Raw data
---

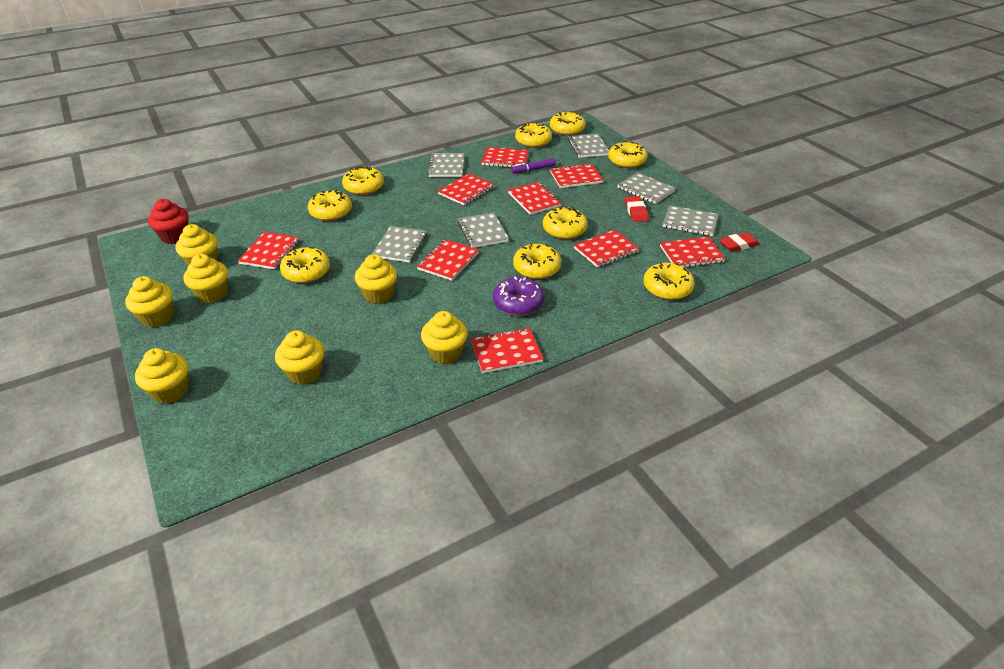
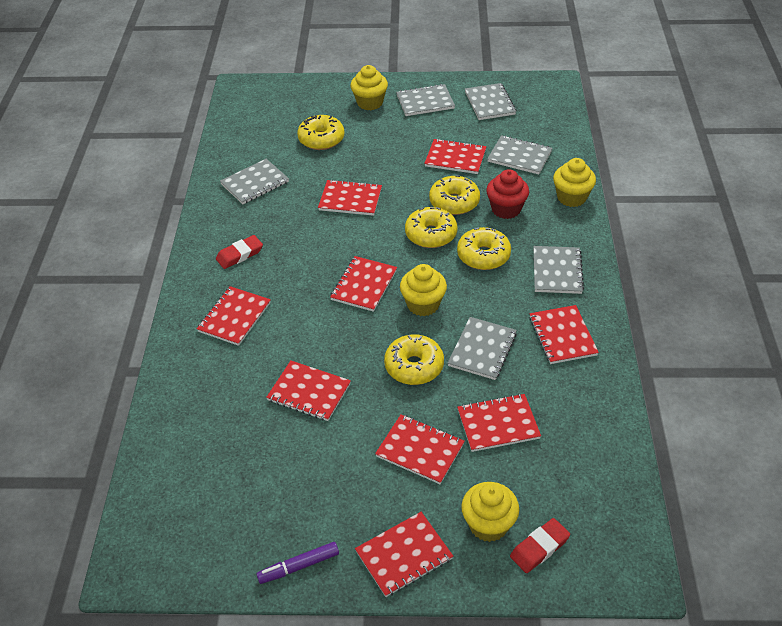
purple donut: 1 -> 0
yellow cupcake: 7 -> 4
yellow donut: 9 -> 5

---

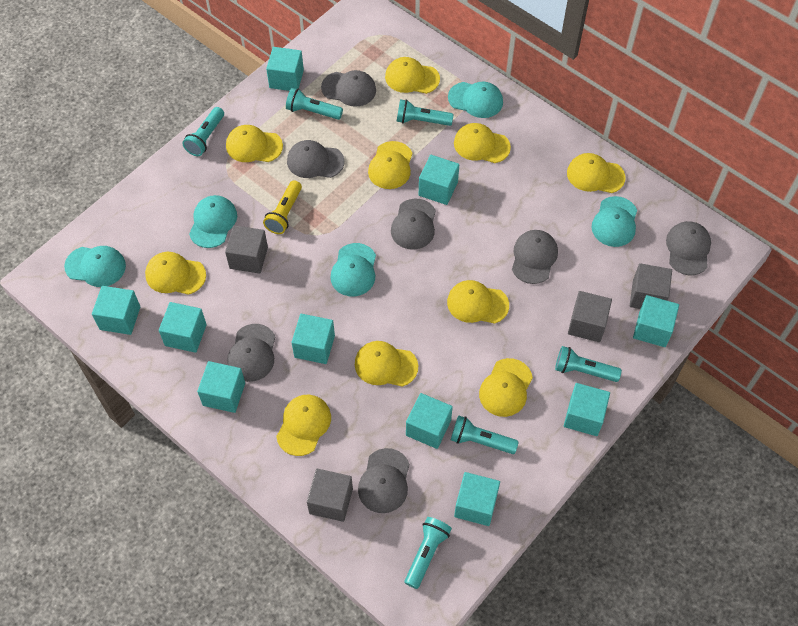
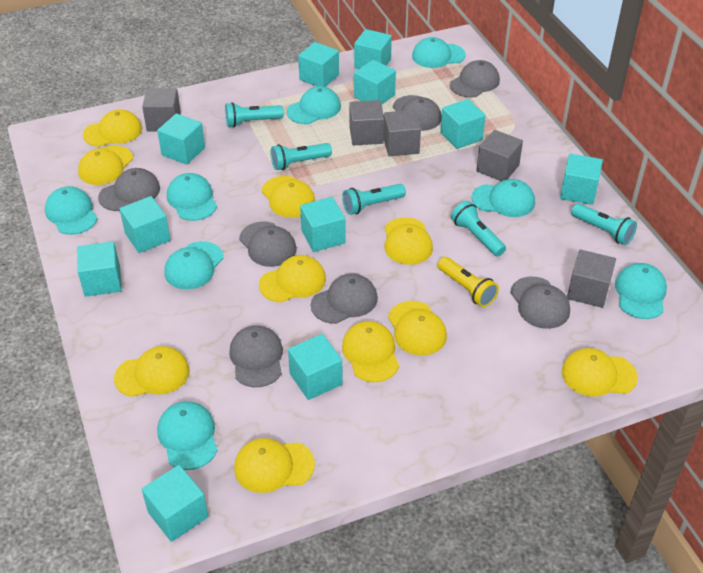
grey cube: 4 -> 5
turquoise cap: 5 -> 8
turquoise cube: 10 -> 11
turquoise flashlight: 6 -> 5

---

Exercise
Across the entries above, find the lines with the string "turquoise" and copy them.

Task solution
turquoise cap: 5 -> 8
turquoise cube: 10 -> 11
turquoise flashlight: 6 -> 5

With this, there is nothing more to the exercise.